Give back each line of the data exactly as it reads, minus the pictures.

The records:
++++++++

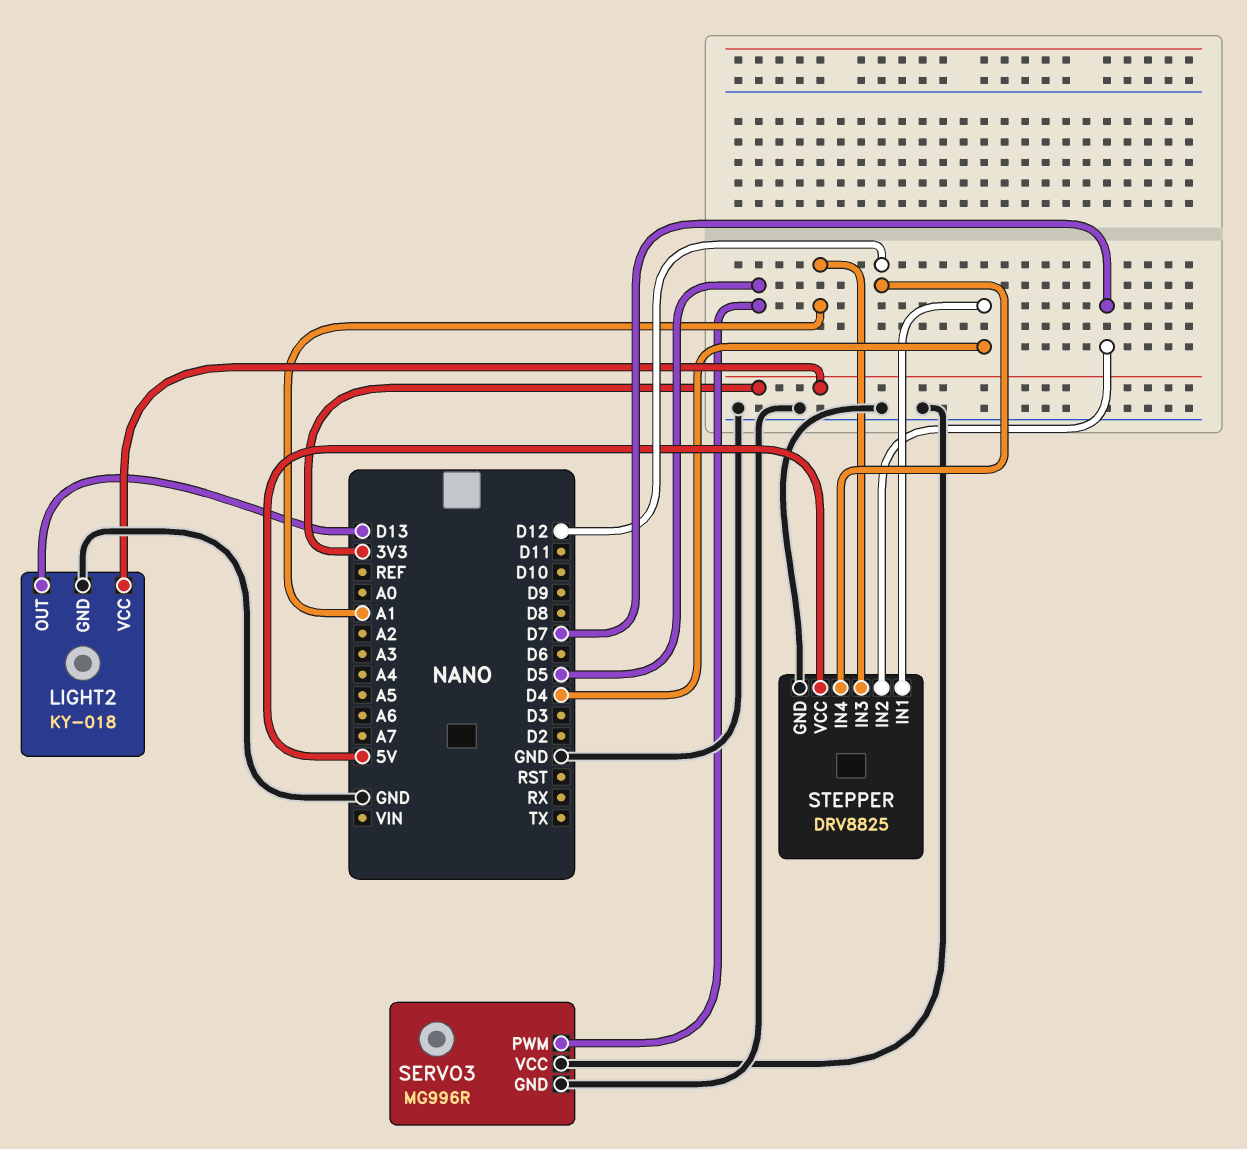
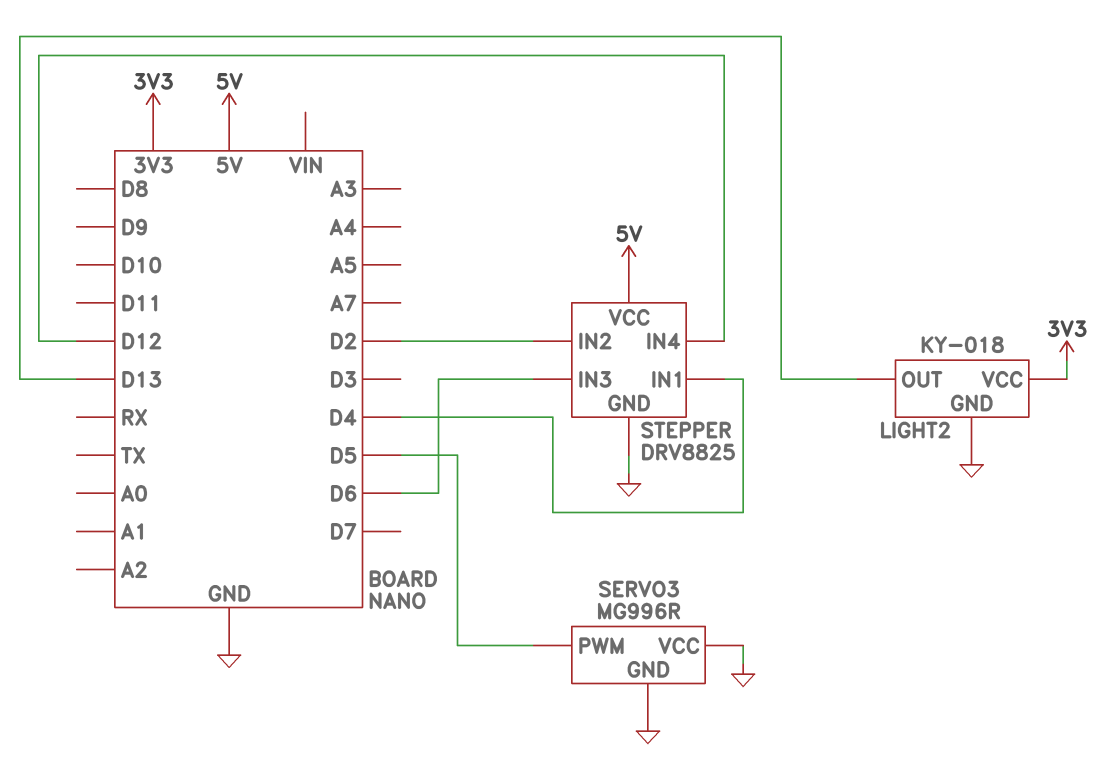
STEPPER pin IN2: D7 -> D2
STEPPER pin IN3: A1 -> D6

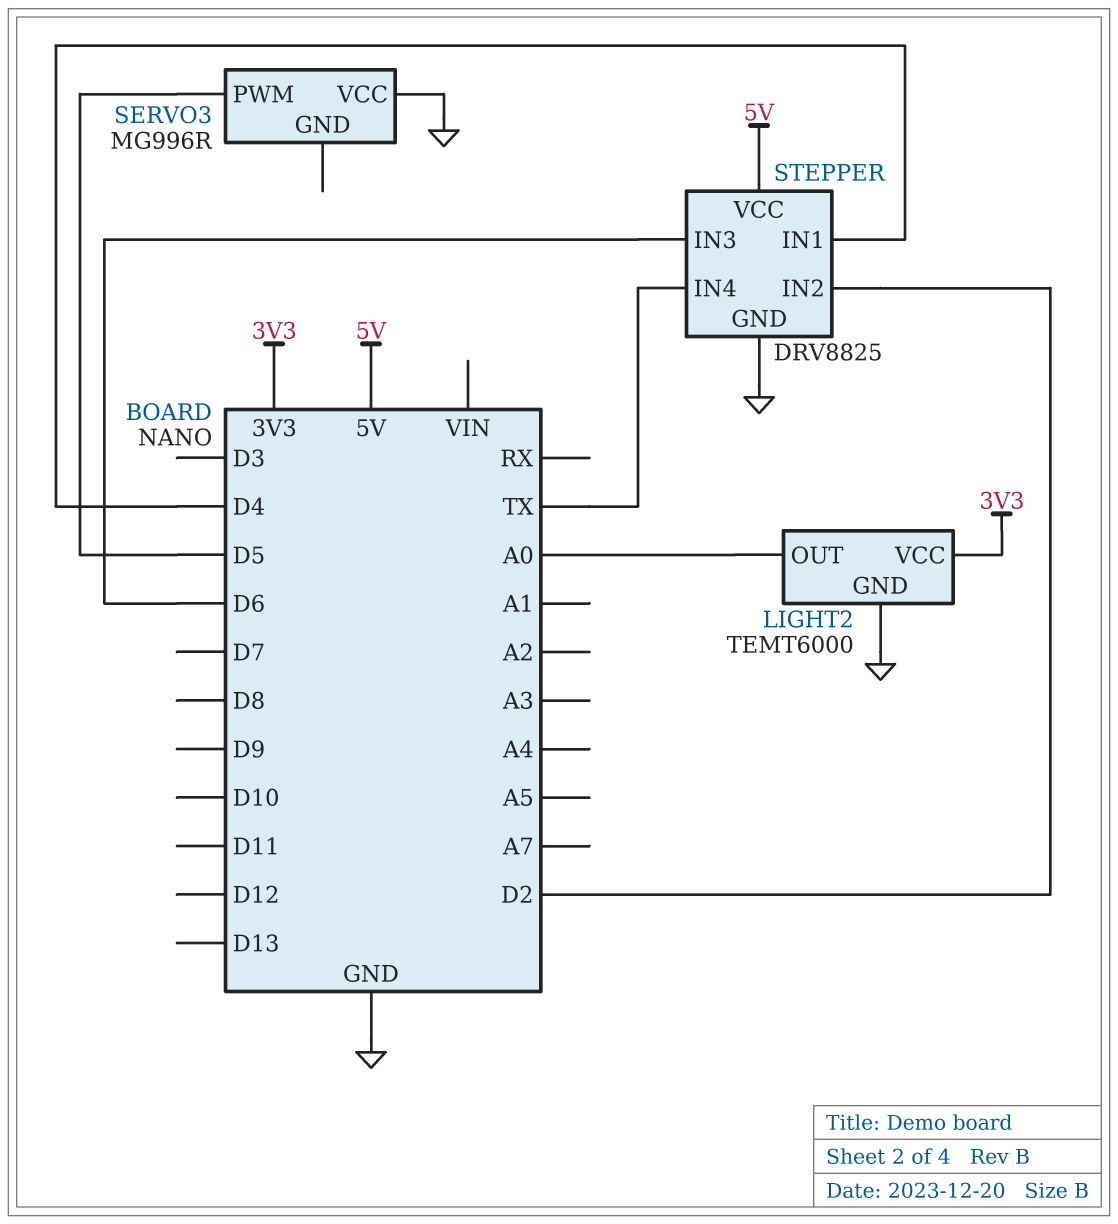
LIGHT2: KY-018 -> TEMT6000
LIGHT2 pin OUT: D13 -> A0
SERVO3 pin GND: GND -> none
STEPPER pin IN4: D12 -> TX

++++++++

Written solution:
STEPPER pin IN2: D7 -> D2
STEPPER pin IN3: A1 -> D6

LIGHT2: KY-018 -> TEMT6000
LIGHT2 pin OUT: D13 -> A0
SERVO3 pin GND: GND -> none
STEPPER pin IN4: D12 -> TX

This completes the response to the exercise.